BEGIN Material shown

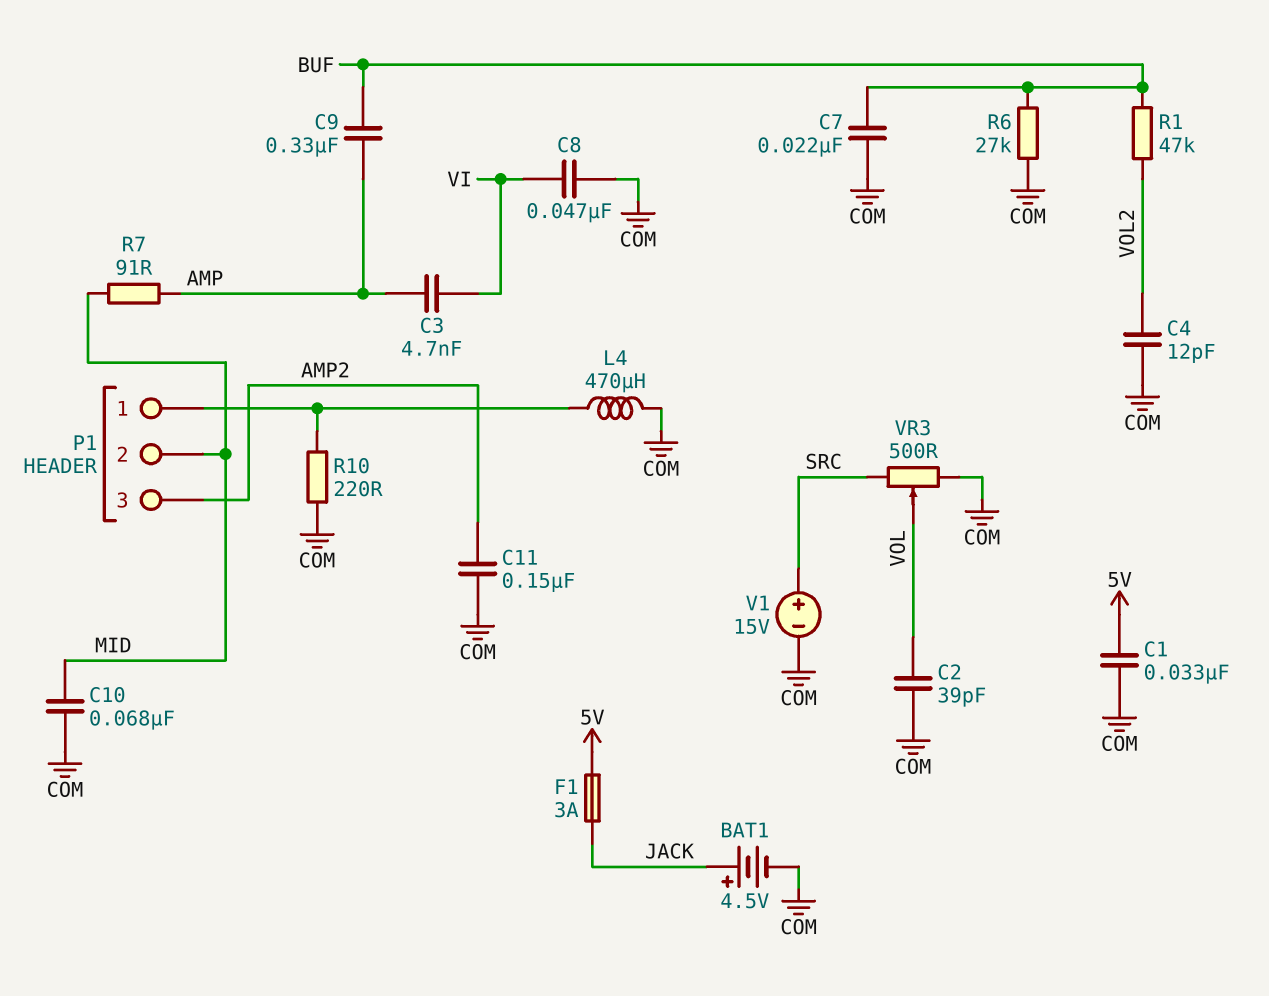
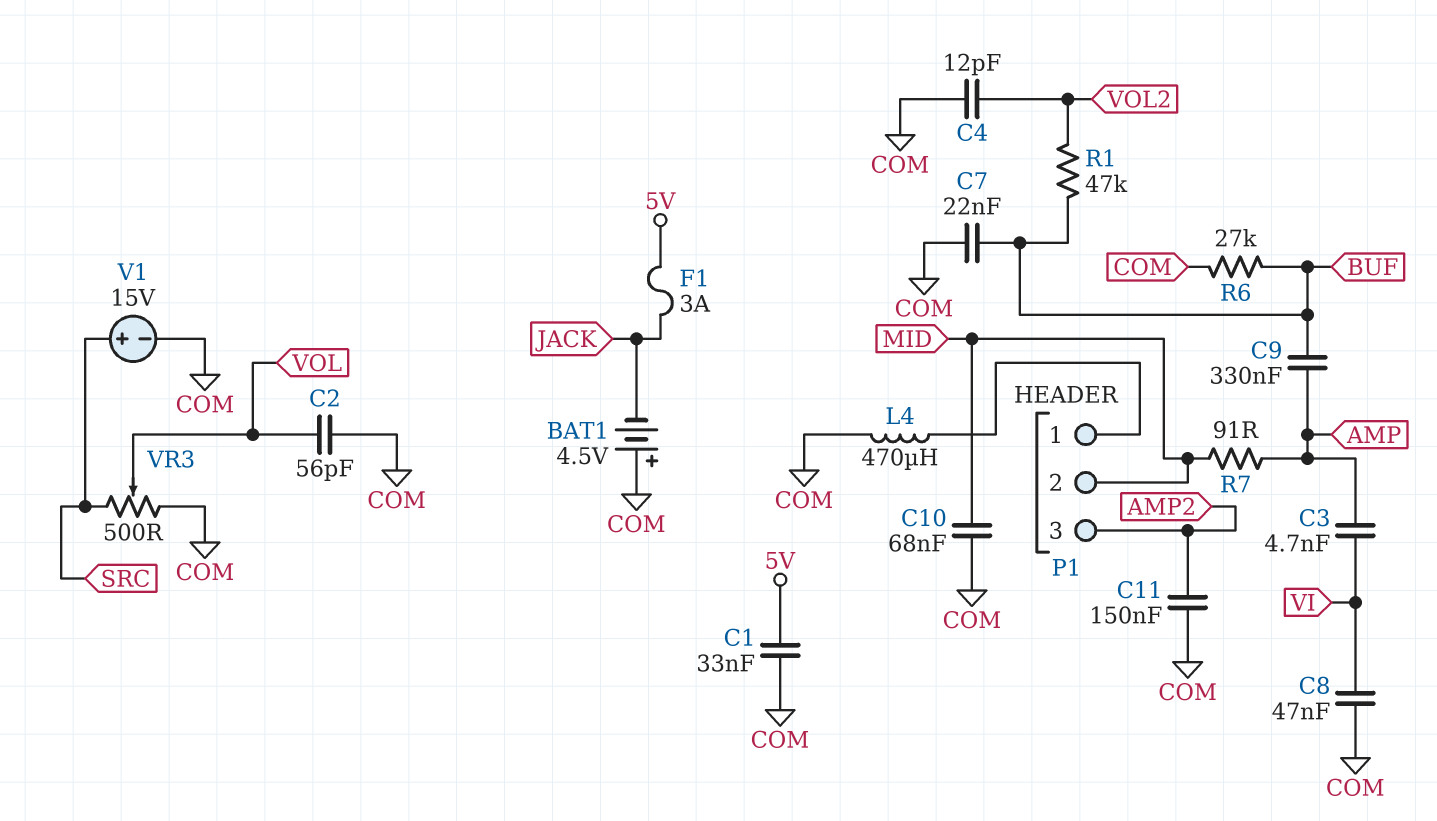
BAT1: 4.5V (plus JACK, minus COM) -> 4.5V (plus COM, minus JACK)
C2: 39pF (COM, VOL) -> 56pF (COM, VOL)
R10: 220 (COM, P1/1) -> none

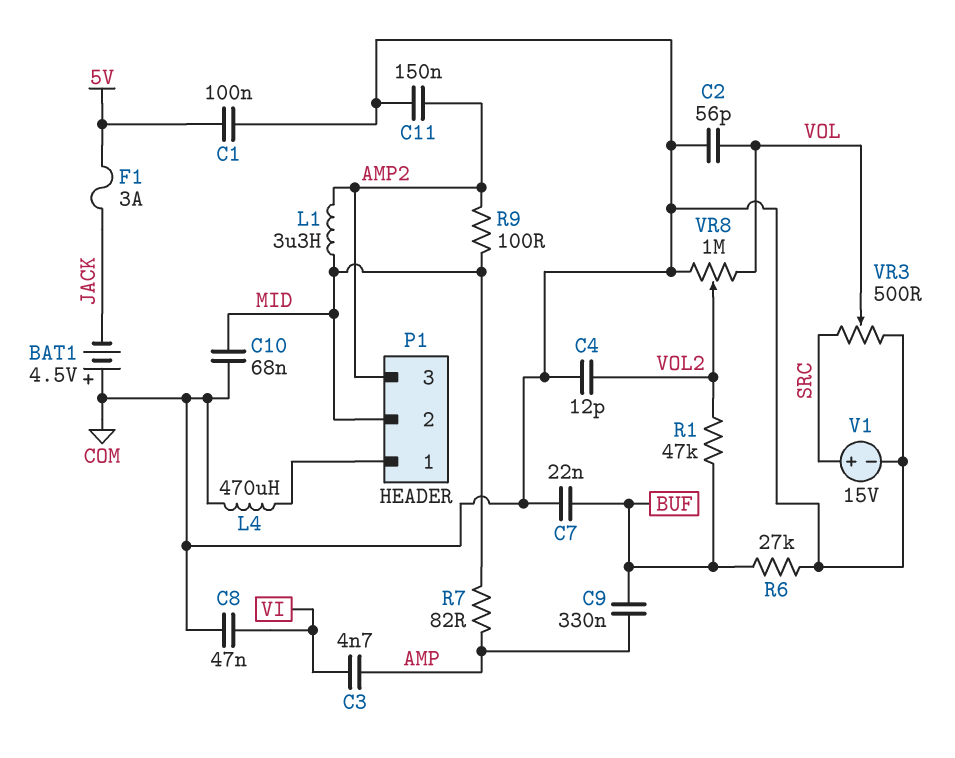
C1: 33nF (5V, COM) -> 100nF (5V, COM)
L1: none -> 3.3uH (AMP2, MID)
R7: 91 (AMP, MID) -> 82 (AMP, MID)
R9: none -> 100 (AMP2, MID)
VR8: none -> 1M (COM, VOL, wiper VOL2)

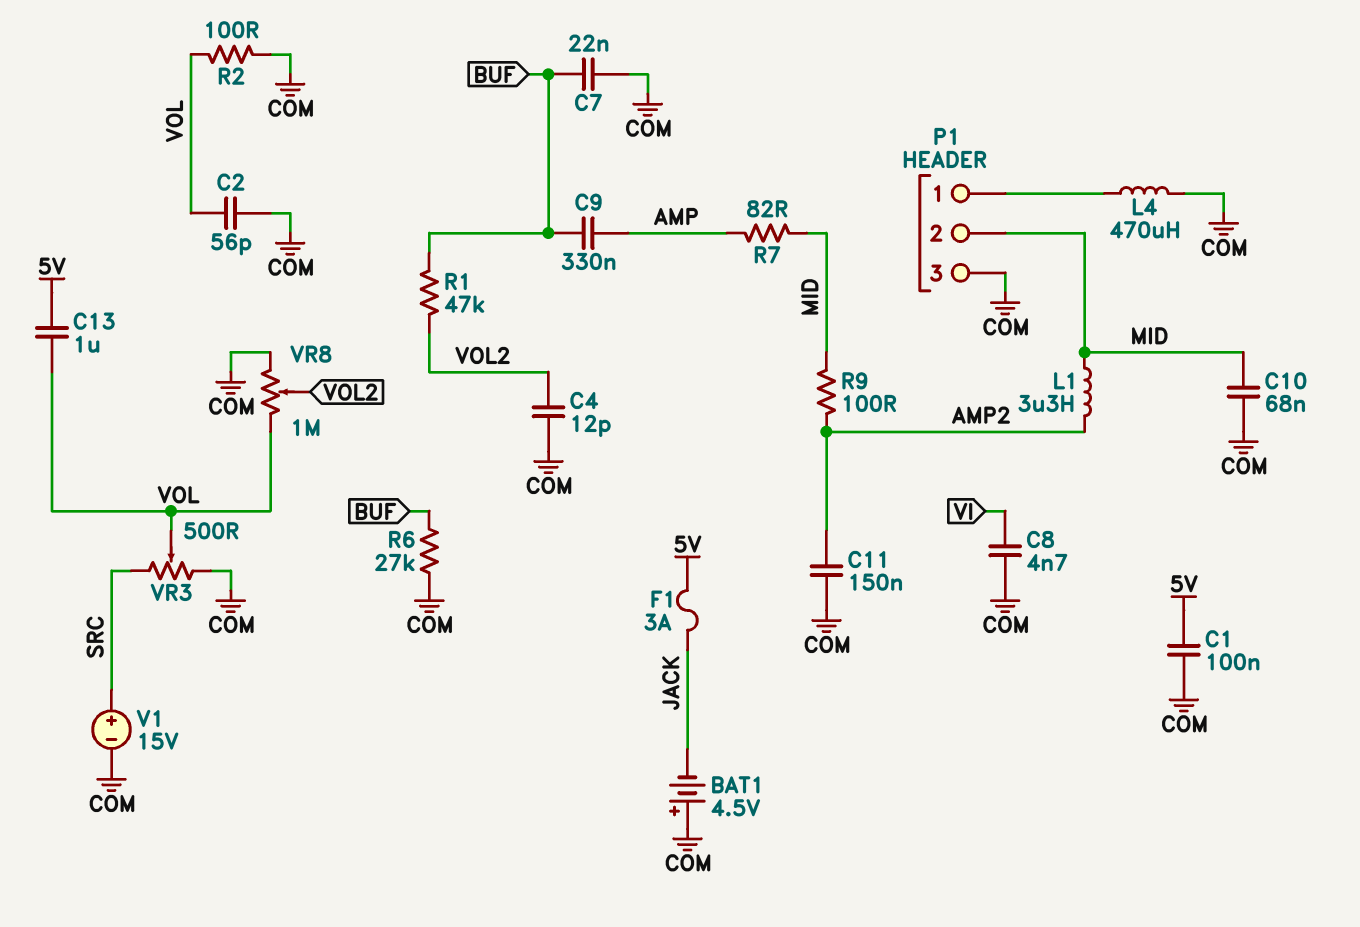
C3: 4.7nF (AMP, VI) -> none
C8: 47nF (COM, VI) -> 4.7nF (COM, VI)
C13: none -> 1uF (5V, VOL)
P1 pin 3: AMP2 -> COM
R2: none -> 100 (COM, VOL)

END Material shown

Problem requirements:
The answer should consist of every line above, exact and free of images.

Answer for this exercise:
BAT1: 4.5V (plus JACK, minus COM) -> 4.5V (plus COM, minus JACK)
C2: 39pF (COM, VOL) -> 56pF (COM, VOL)
R10: 220 (COM, P1/1) -> none

C1: 33nF (5V, COM) -> 100nF (5V, COM)
L1: none -> 3.3uH (AMP2, MID)
R7: 91 (AMP, MID) -> 82 (AMP, MID)
R9: none -> 100 (AMP2, MID)
VR8: none -> 1M (COM, VOL, wiper VOL2)

C3: 4.7nF (AMP, VI) -> none
C8: 47nF (COM, VI) -> 4.7nF (COM, VI)
C13: none -> 1uF (5V, VOL)
P1 pin 3: AMP2 -> COM
R2: none -> 100 (COM, VOL)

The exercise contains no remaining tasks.